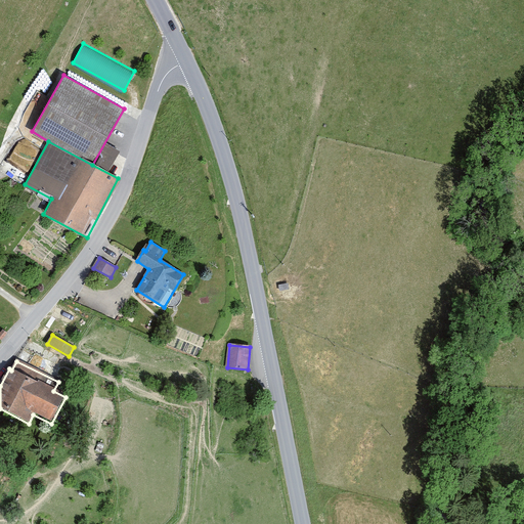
All buildings are outlined.
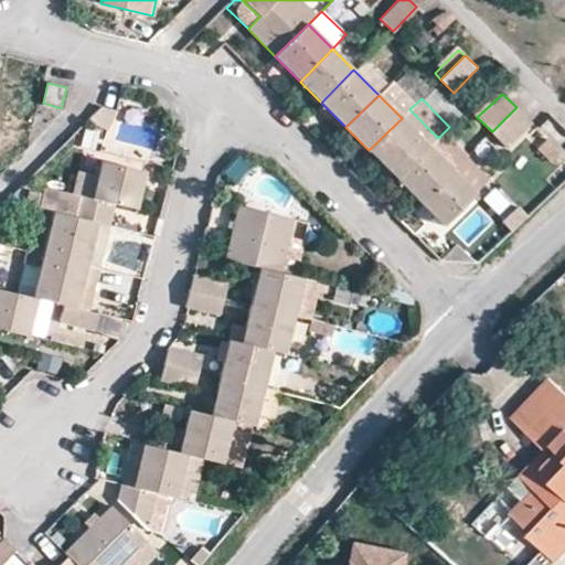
[(533,123),(516,107),(492,131),(507,147),(533,123)]
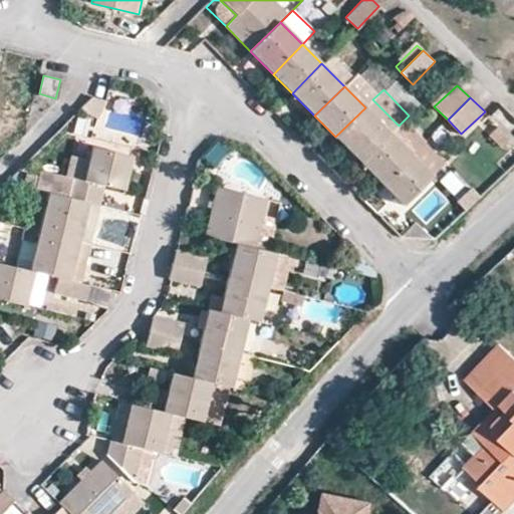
[(372,99),(365,107),(335,137),(360,163),(391,134),(399,125),(372,99)]
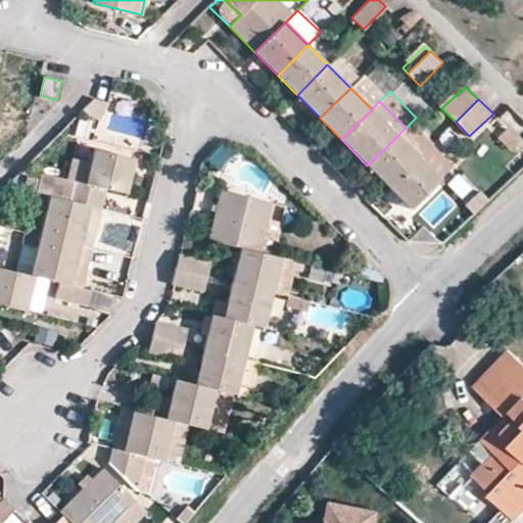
[(17,138),(20,123),(9,120),(6,135),(17,138)]
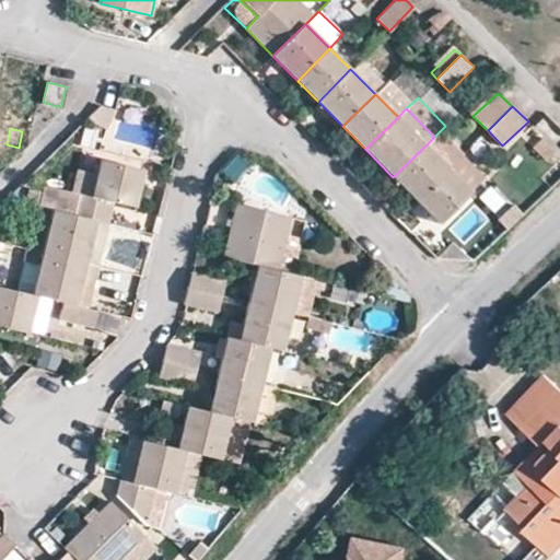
[(459,158),(436,135),(434,137),(426,146),(448,167),(459,158)]
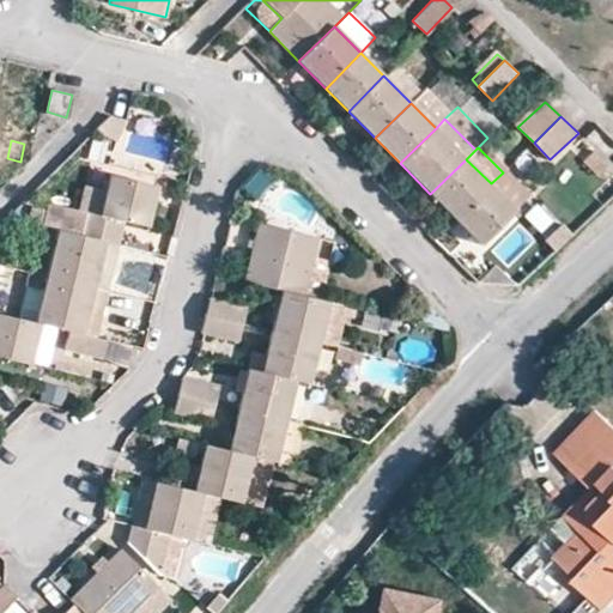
[(430,194),(455,219),(491,183),(466,159),(430,194)]
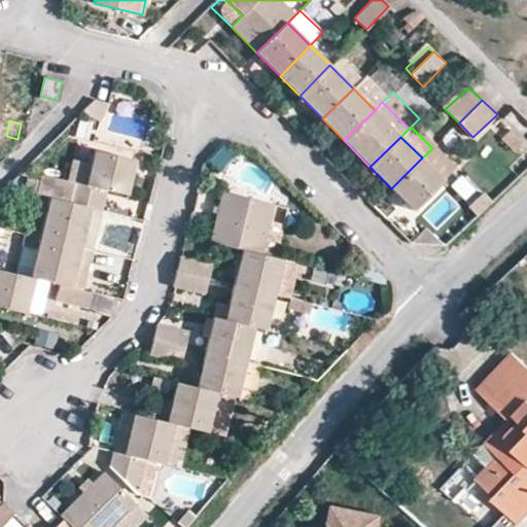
[(434,146),(432,148),(422,157),(445,181),(457,169),(434,146)]
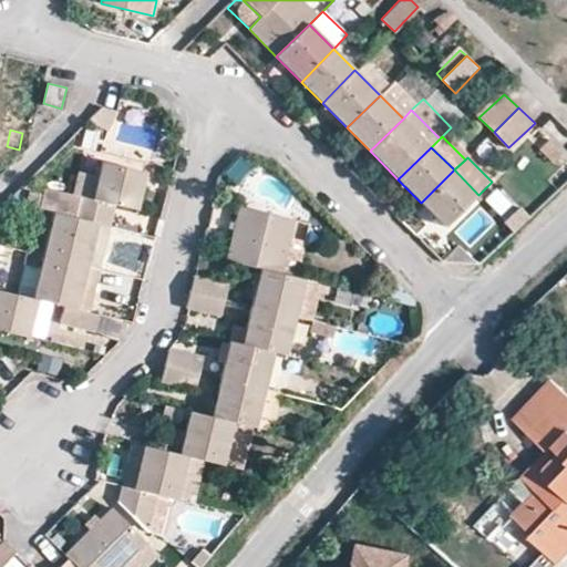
[(74,217),(111,226),(115,205),(136,210),(146,175),(101,163),(100,168),(92,200),(80,197),(74,217)]
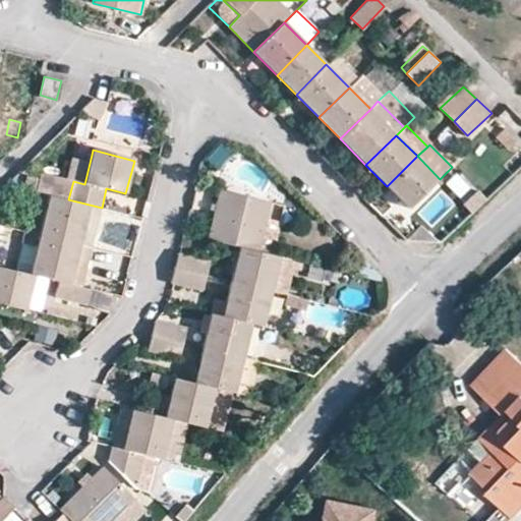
[(84,184),(92,155),(80,153),(73,181),(84,184)]
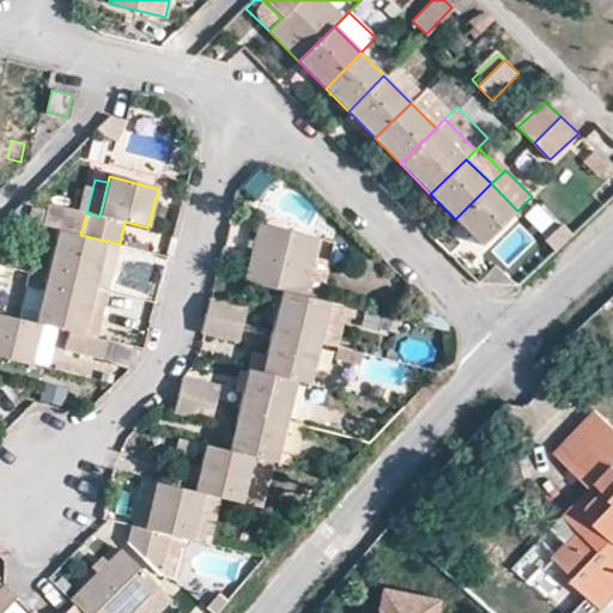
[(491,183),(455,219),(481,246),(517,211),(491,183)]
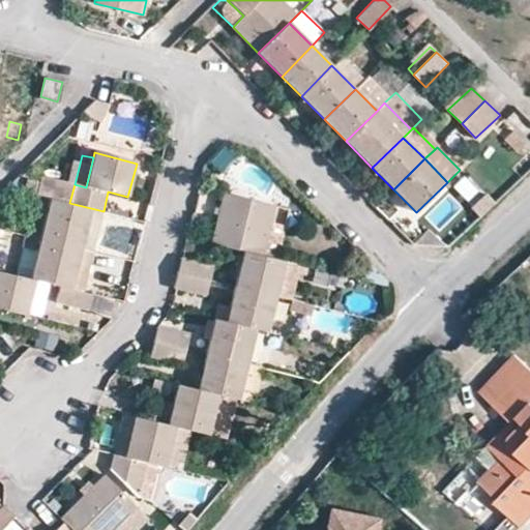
[(211,243),(242,251),(264,256),(275,206),(224,194),(211,243)]
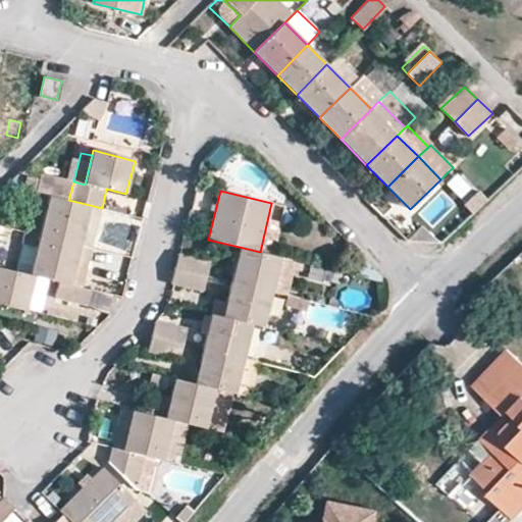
[(489,200),(480,191),(465,205),(474,214),(489,200)]
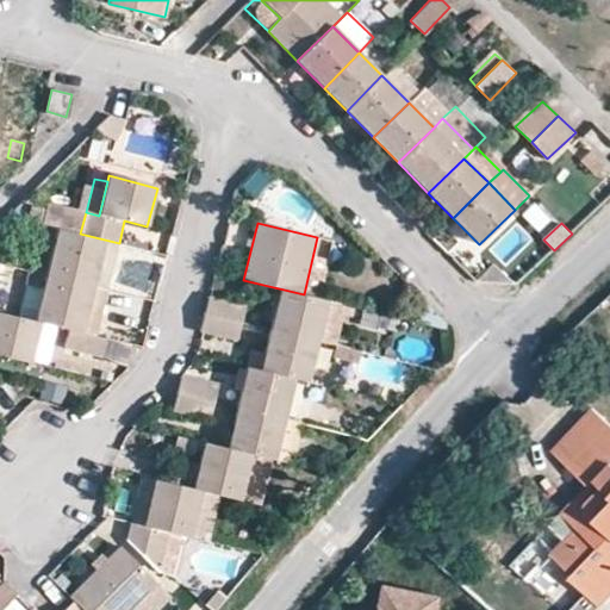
[(80,234),(56,229),(45,275),(107,291),(119,243),(80,234)]
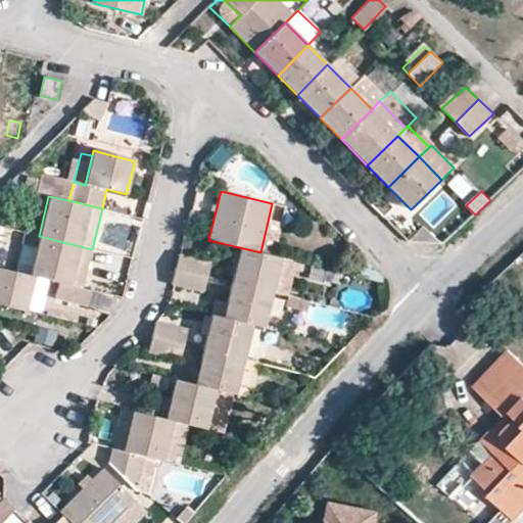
[(272,203),(260,252),(276,256),(287,207),(272,203)]
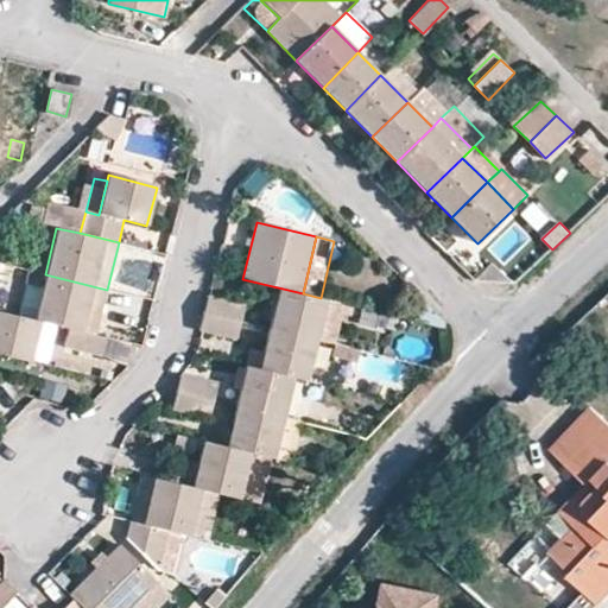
[(107,290),(45,274),(33,322),(39,323),(51,325),(69,330),(82,334),(89,305),(103,309),(107,290)]
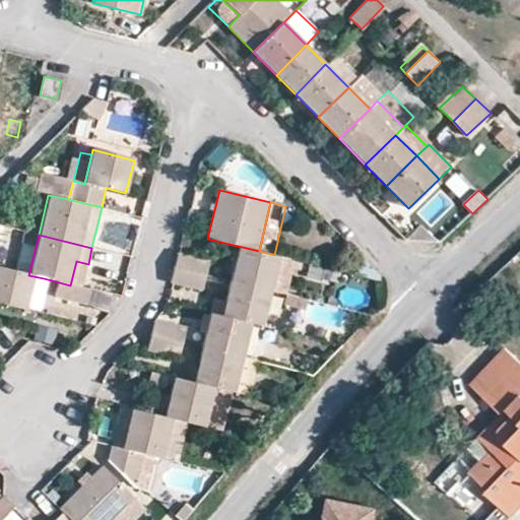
[(238,246),(230,281),(270,290),(279,257),(274,255),(259,251),(238,246)]
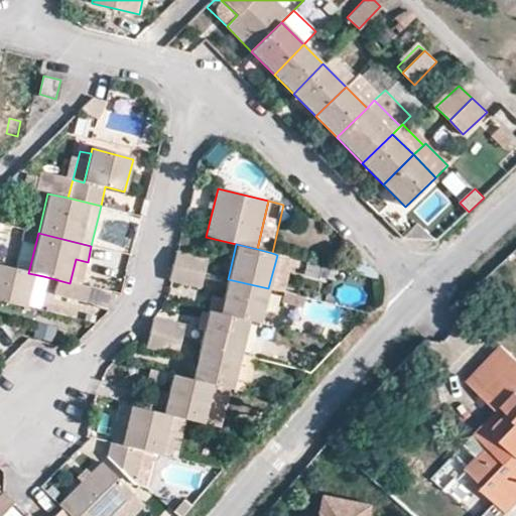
[(172,266),(205,273),(209,259),(179,252),(176,251),(172,266)]
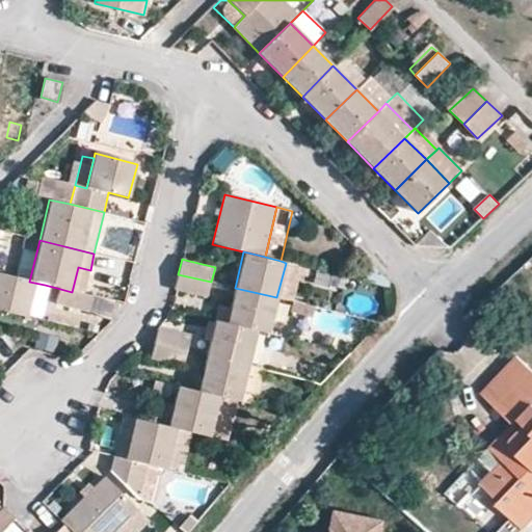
[(286,263),(276,297),(294,301),(301,266),(286,263)]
★ ★ ★ ★ ★
DIRECTIVE
From the first record above to the last, output each one exactly and omit the pictures.

RESULT OF THIS EXERCISE
All buildings are outlined.
[(533,123),(516,107),(492,131),(507,147),(533,123)]
[(372,99),(365,107),(335,137),(360,163),(391,134),(399,125),(372,99)]
[(17,138),(20,123),(9,120),(6,135),(17,138)]
[(459,158),(436,135),(434,137),(426,146),(448,167),(459,158)]
[(430,194),(455,219),(491,183),(466,159),(430,194)]
[(434,146),(432,148),(422,157),(445,181),(457,169),(434,146)]
[(74,217),(111,226),(115,205),(136,210),(146,175),(101,163),(100,168),(92,200),(80,197),(74,217)]
[(84,184),(92,155),(80,153),(73,181),(84,184)]
[(491,183),(455,219),(481,246),(517,211),(491,183)]
[(211,243),(242,251),(264,256),(275,206),(224,194),(211,243)]
[(489,200),(480,191),(465,205),(474,214),(489,200)]
[(80,234),(56,229),(45,275),(107,291),(119,243),(80,234)]
[(272,203),(260,252),(276,256),(287,207),(272,203)]
[(107,290),(45,274),(33,322),(39,323),(51,325),(69,330),(82,334),(89,305),(103,309),(107,290)]
[(238,246),(230,281),(270,290),(279,257),(274,255),(259,251),(238,246)]
[(172,266),(205,273),(209,259),(179,252),(176,251),(172,266)]
[(286,263),(276,297),(294,301),(301,266),(286,263)]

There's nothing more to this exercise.